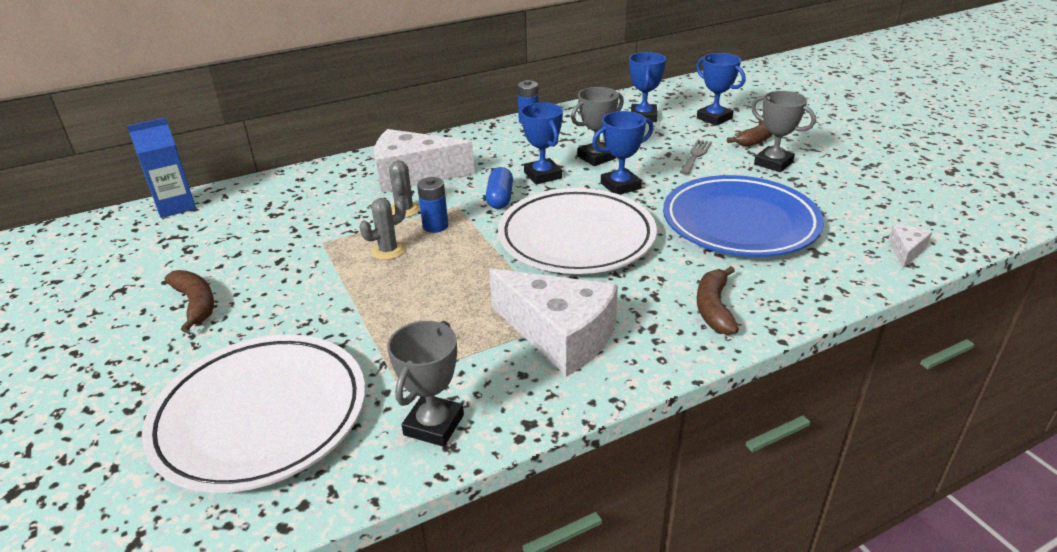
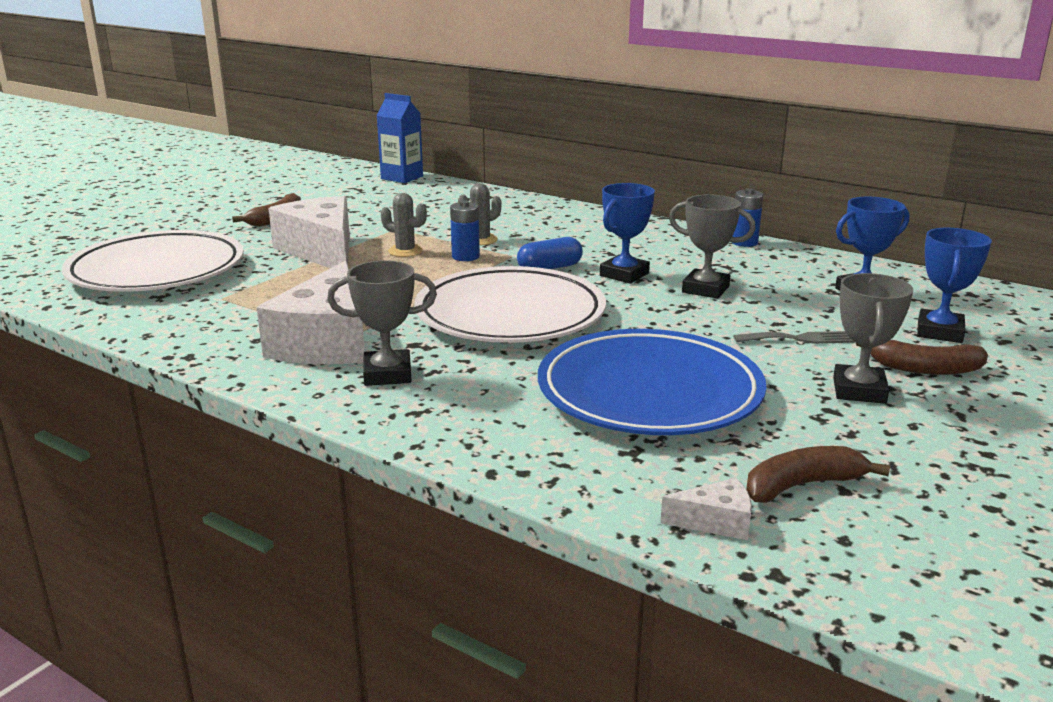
camera: 60 degrees right, 10 degrees down
(413, 175) = (549, 227): white cheese -> white cheese (322, 251)
(434, 425) = (171, 323): grey trophy -> grey trophy (387, 374)
(620, 186) = (653, 313): blue trophy -> none
(714, 308) = (434, 405): brown banana -> brown banana (802, 485)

TASK REQUIREMENTS = Omit the pictures, then quote the rest of the material above exactly.

EXERCISE RESPONSE =
camera: 60 degrees right, 10 degrees down
(413, 175) = (549, 227): white cheese -> white cheese (322, 251)
(434, 425) = (171, 323): grey trophy -> grey trophy (387, 374)
(620, 186) = (653, 313): blue trophy -> none
(714, 308) = (434, 405): brown banana -> brown banana (802, 485)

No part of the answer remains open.